» **The problem**:
Your answer should consist of the lines below that hold the word "orange".

━━━ Records for the task ━━━

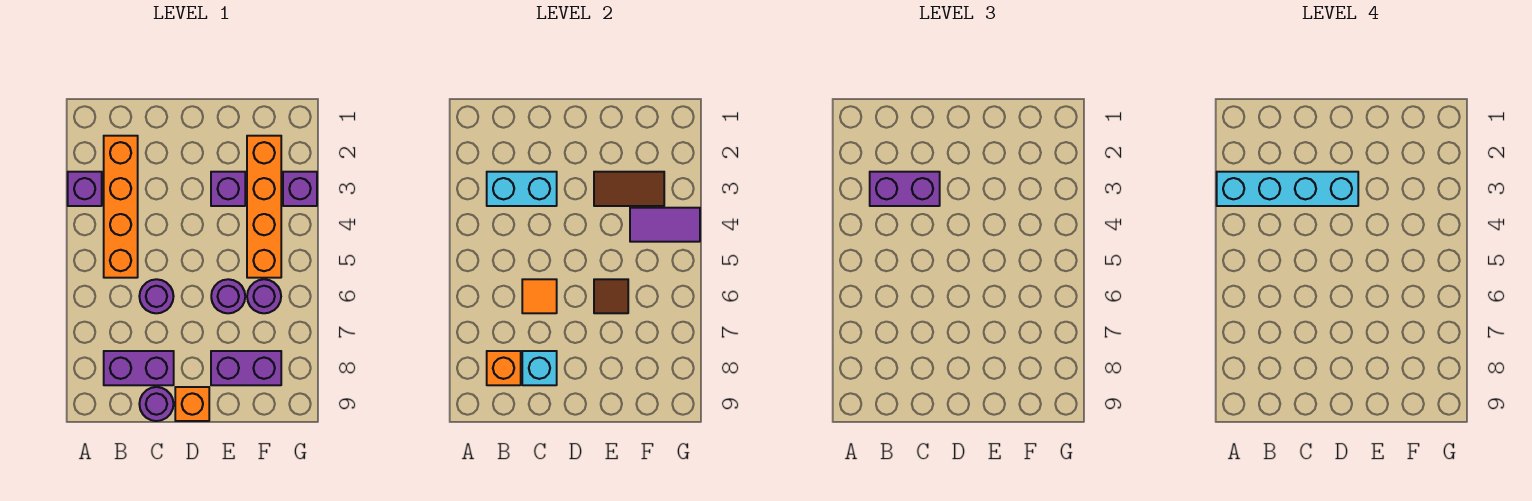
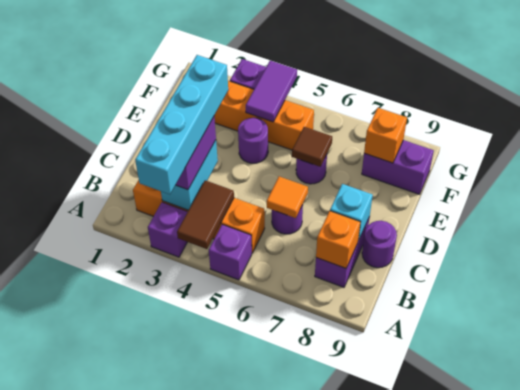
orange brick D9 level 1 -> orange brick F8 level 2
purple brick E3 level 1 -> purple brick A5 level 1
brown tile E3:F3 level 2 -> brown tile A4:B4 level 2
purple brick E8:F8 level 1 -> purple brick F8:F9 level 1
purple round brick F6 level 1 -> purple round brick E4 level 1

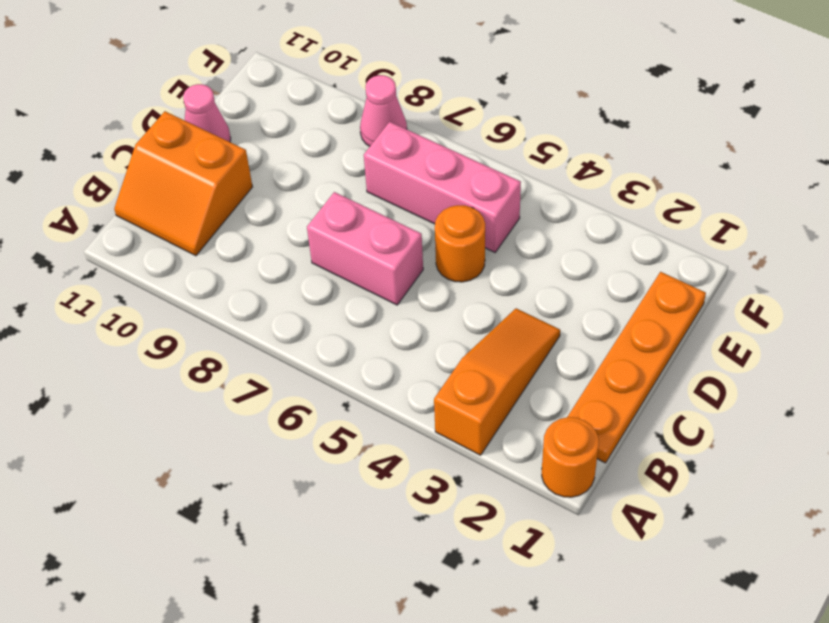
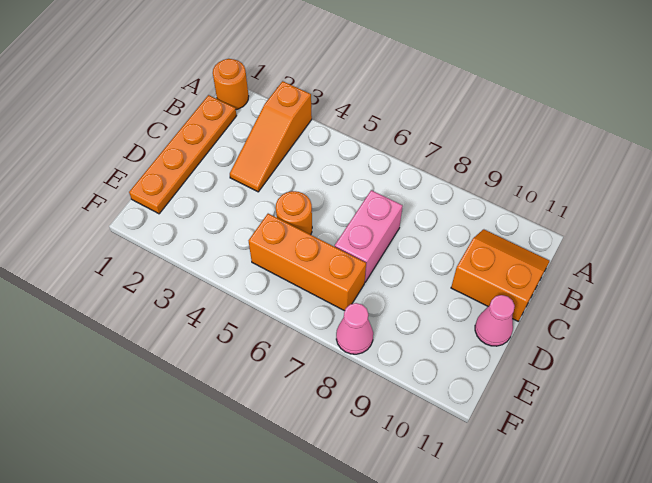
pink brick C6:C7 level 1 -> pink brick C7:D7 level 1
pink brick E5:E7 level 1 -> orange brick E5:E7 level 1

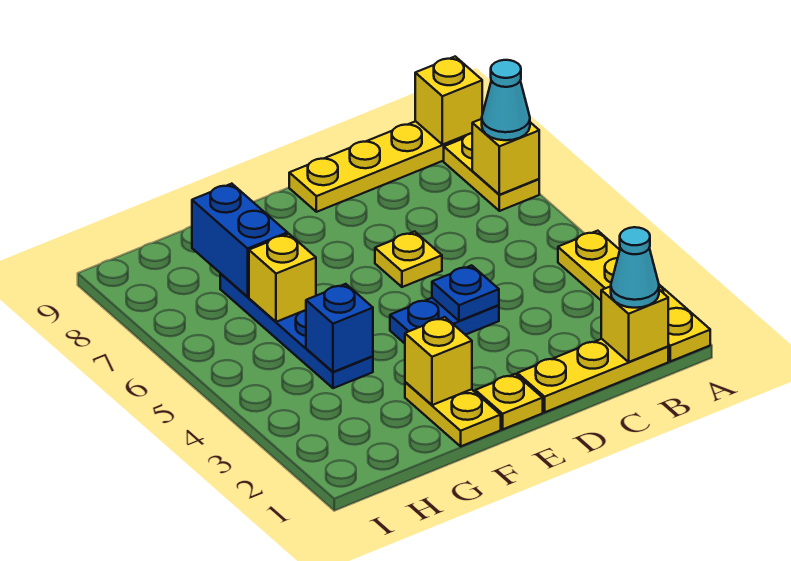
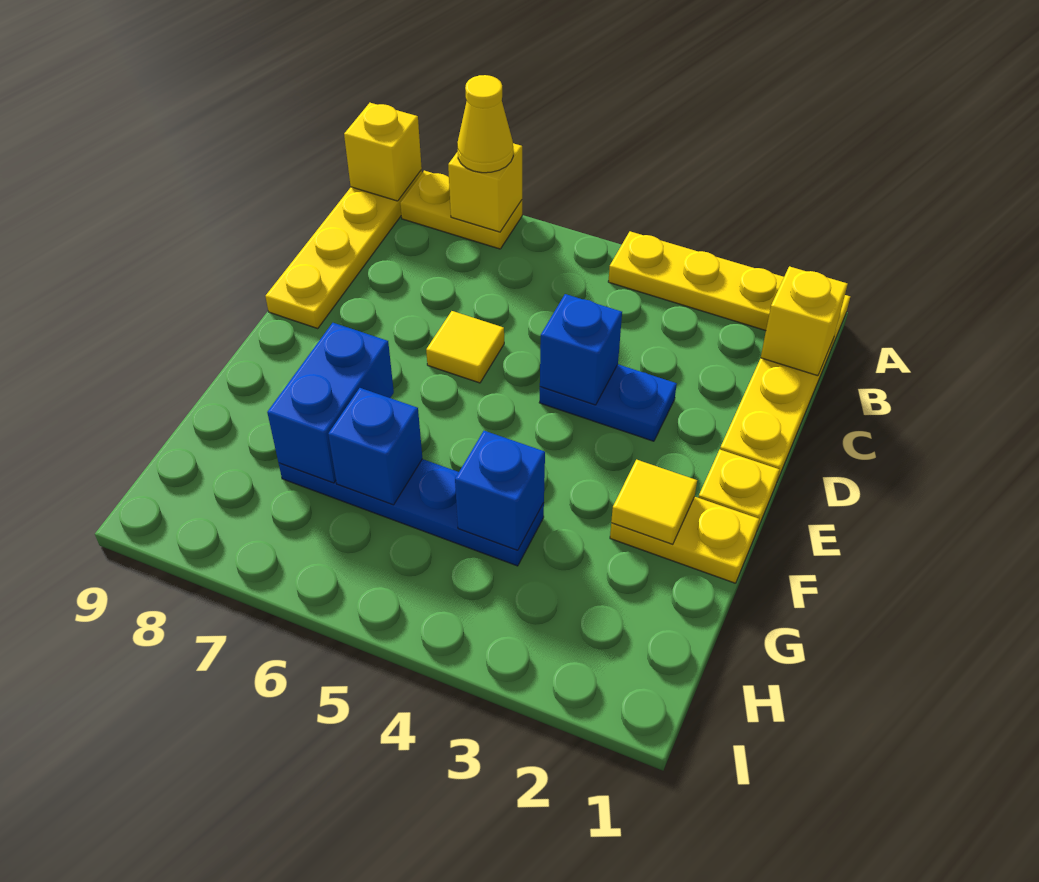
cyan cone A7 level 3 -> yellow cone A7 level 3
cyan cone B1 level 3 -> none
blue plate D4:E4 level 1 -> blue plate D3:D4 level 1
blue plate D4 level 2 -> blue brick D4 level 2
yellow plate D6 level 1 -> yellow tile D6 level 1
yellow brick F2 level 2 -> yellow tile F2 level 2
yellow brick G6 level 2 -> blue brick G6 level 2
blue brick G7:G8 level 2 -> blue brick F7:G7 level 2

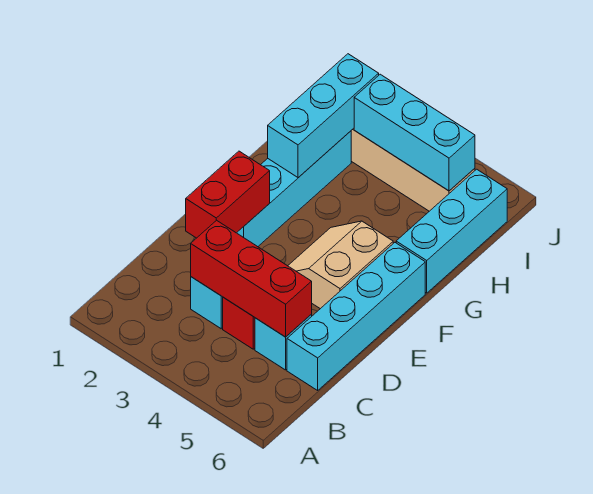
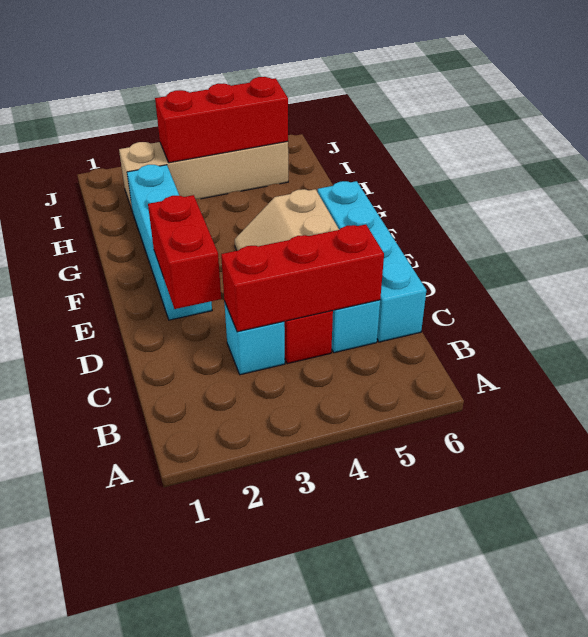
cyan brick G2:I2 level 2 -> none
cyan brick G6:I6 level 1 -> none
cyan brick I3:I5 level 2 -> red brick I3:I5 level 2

━━━

» **Answer section**:
orange brick D9 level 1 -> orange brick F8 level 2
pink brick E5:E7 level 1 -> orange brick E5:E7 level 1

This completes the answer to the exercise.